Source data
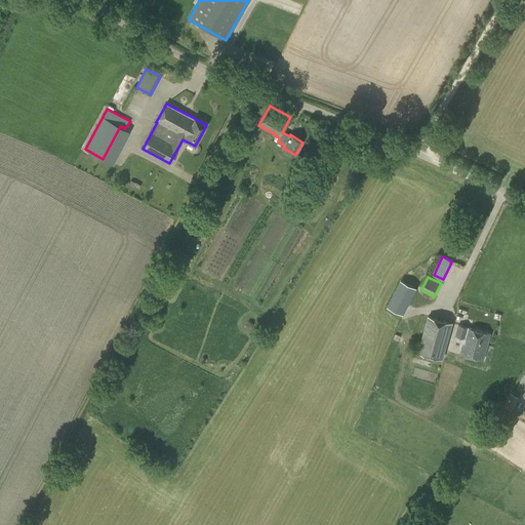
[(388,307),(405,313),(415,285),(398,279),(388,307)]
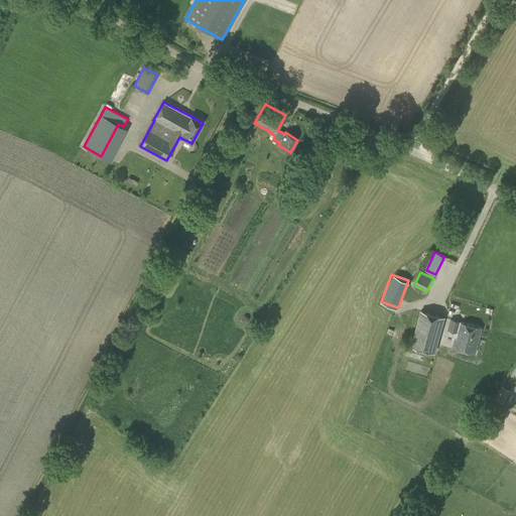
[(435,354),(445,318),(421,311),(412,347),(435,354)]
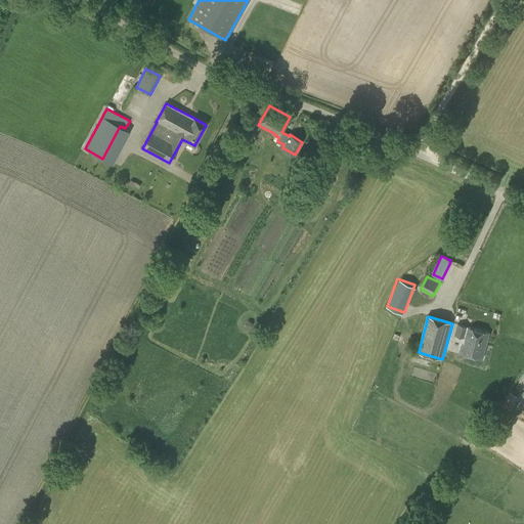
[(483,359),(490,334),(459,325),(455,336),(465,338),(461,353),(483,359)]
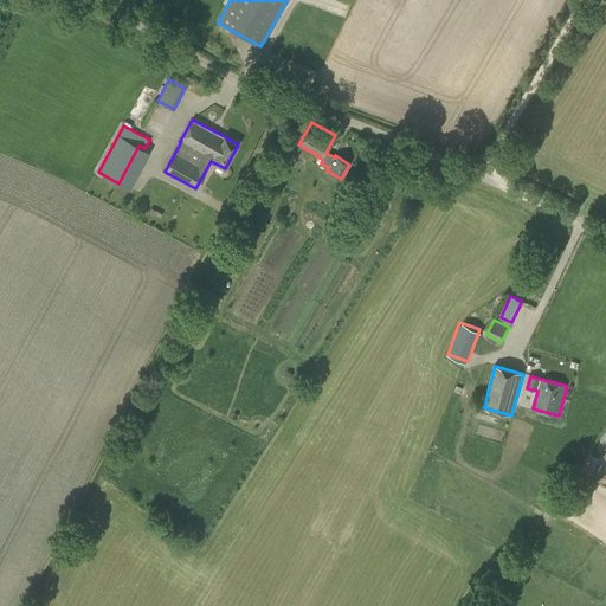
[(581,468),(592,474),(599,458),(590,453),(581,468)]
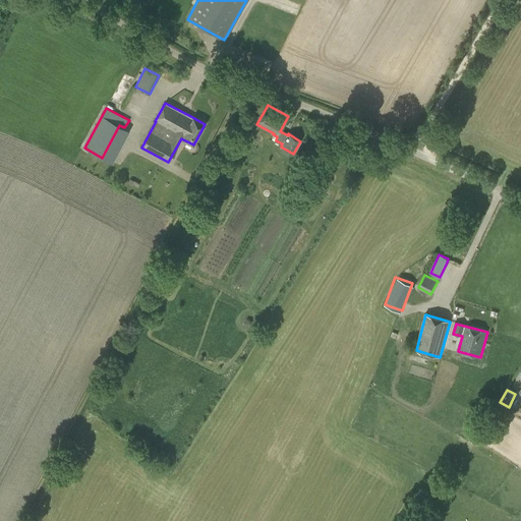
All buildings are outlined.
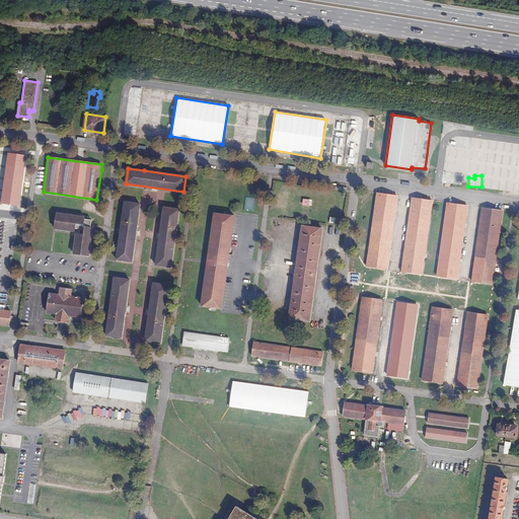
[(387,270),(397,196),(377,194),(367,267),(387,270)]
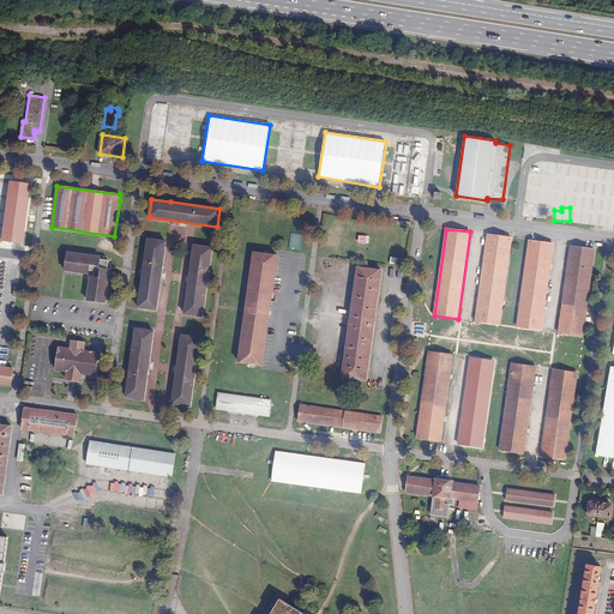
[(301,250),(302,233),(289,233),(289,248),(301,250)]
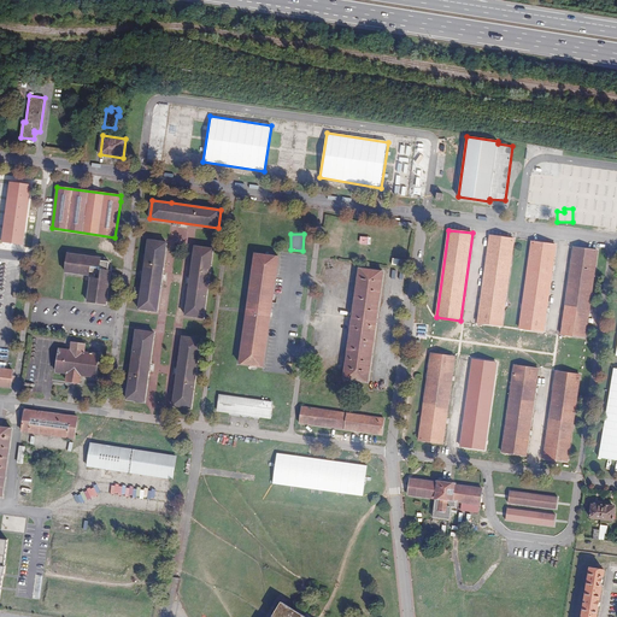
[(488,236),(476,323),(499,327),(512,240),(488,236)]
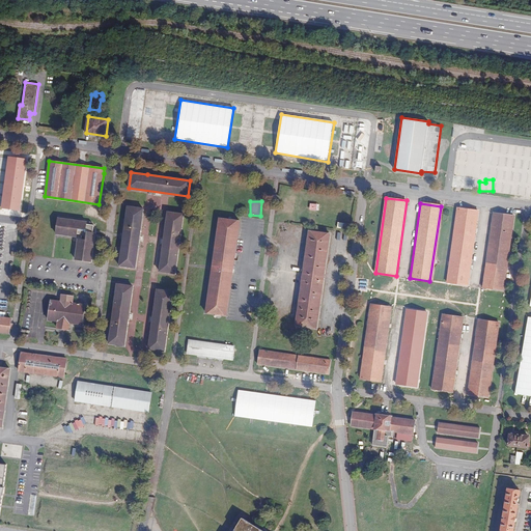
[(135,269),(143,208),(128,206),(119,266),(135,269)]
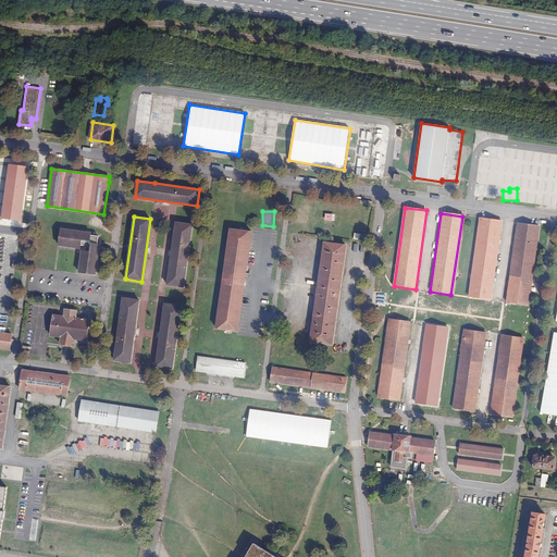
[(491,299),(502,221),(480,219),(469,296),(491,299)]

→ **Task directions**
Write out the data above precisely. Pictures stay out.

→ **Answer**
[(388,307),(405,313),(415,285),(398,279),(388,307)]
[(435,354),(445,318),(421,311),(412,347),(435,354)]
[(483,359),(490,334),(459,325),(455,336),(465,338),(461,353),(483,359)]
[(581,468),(592,474),(599,458),(590,453),(581,468)]
All buildings are outlined.
[(387,270),(397,196),(377,194),(367,267),(387,270)]
[(301,250),(302,233),(289,233),(289,248),(301,250)]
[(488,236),(476,323),(499,327),(512,240),(488,236)]
[(135,269),(143,208),(128,206),(119,266),(135,269)]
[(491,299),(502,221),(480,219),(469,296),(491,299)]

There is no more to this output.